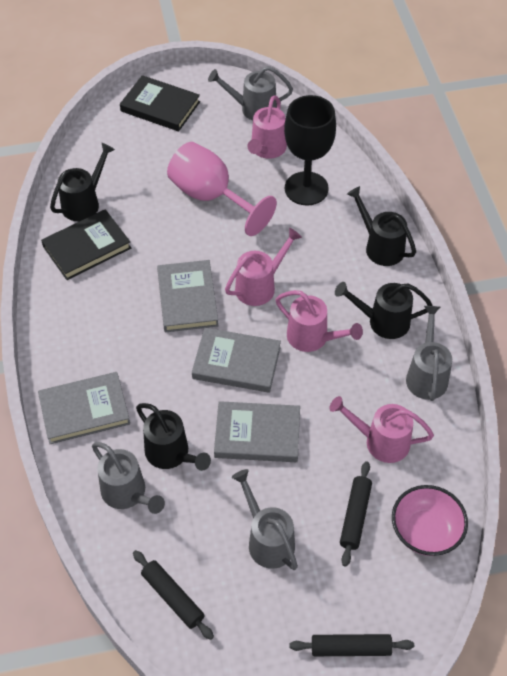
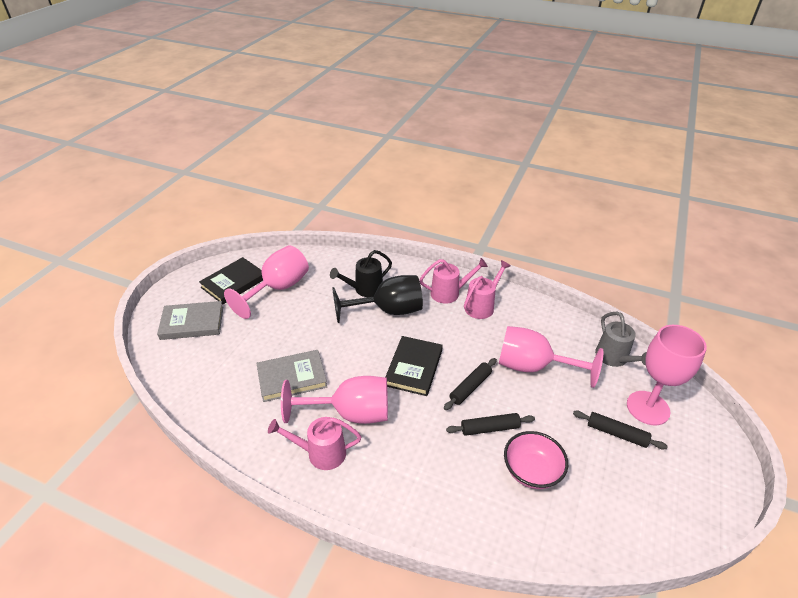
black watering can: 4 -> 1
grey book: 4 -> 2
grey watering can: 4 -> 1
pink goblet: 1 -> 4
pink watering can: 4 -> 3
◆ ◆ ◆
[What you need to do]:
Beginning with the line that contains "grey watering can: 4 -> 1", return every line to the end of the listing, unchanged, and nothing else.

[Output]:
grey watering can: 4 -> 1
pink goblet: 1 -> 4
pink watering can: 4 -> 3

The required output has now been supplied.